* **Task requirements**
Write out the lines below once more, exactly as they appear. Do not include pictures.

* **Extracted material**

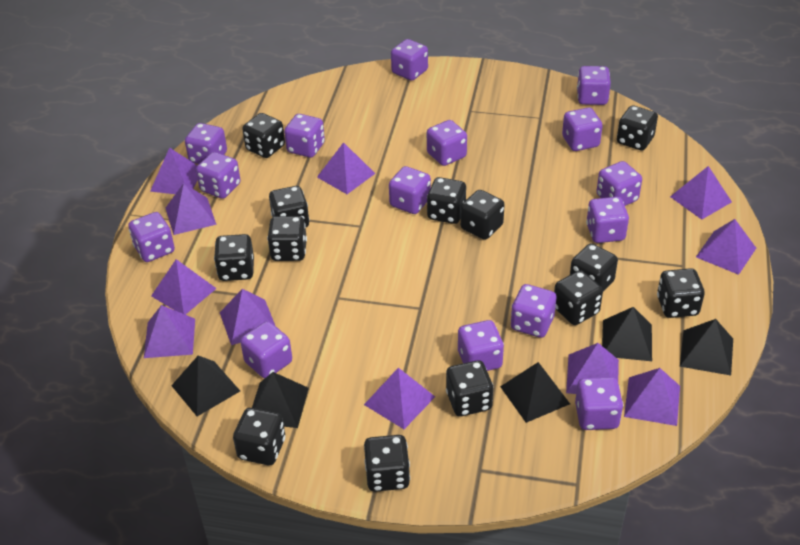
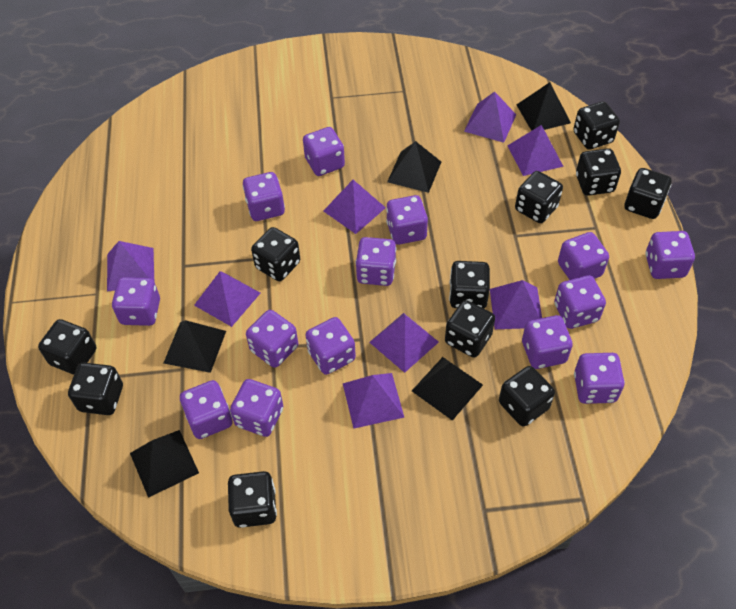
black dice: 13 -> 11
purple dice: 15 -> 14
purple pyramid: 11 -> 8

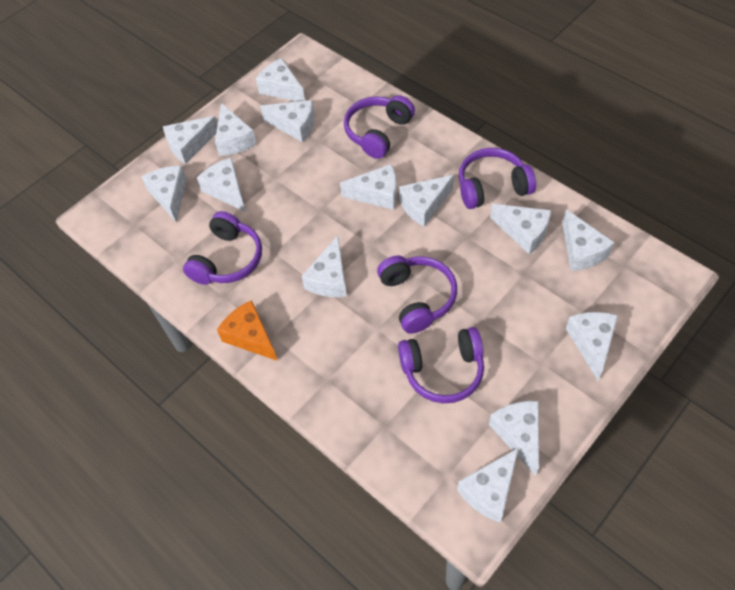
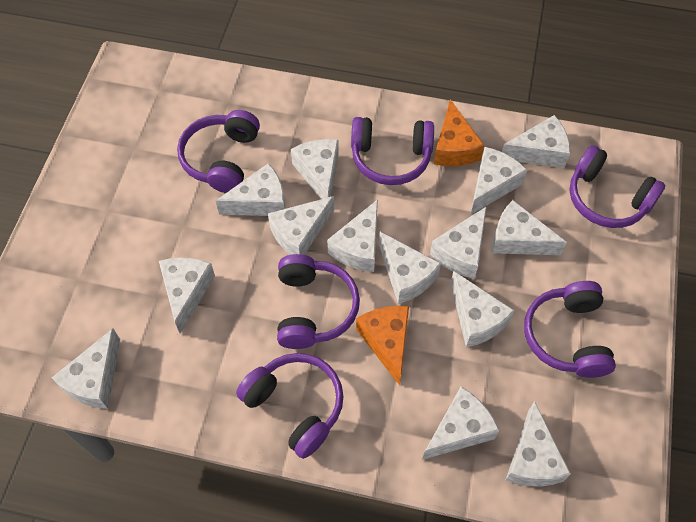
orange cheese: 1 -> 2
purple headphones: 5 -> 6

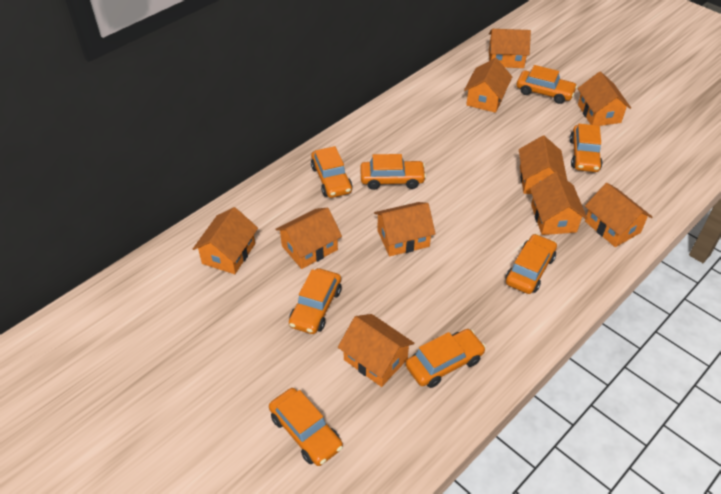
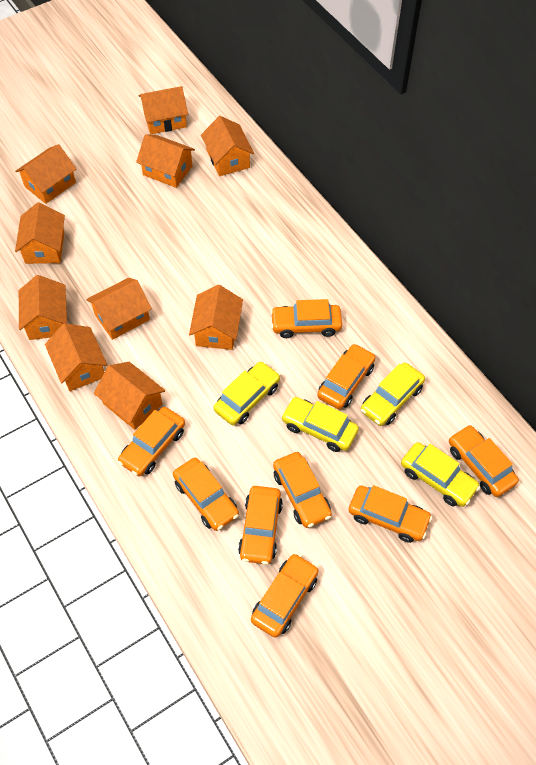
orange car: 8 -> 9
yellow car: 0 -> 4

* **Response area**
black dice: 13 -> 11
purple dice: 15 -> 14
purple pyramid: 11 -> 8

orange cheese: 1 -> 2
purple headphones: 5 -> 6

orange car: 8 -> 9
yellow car: 0 -> 4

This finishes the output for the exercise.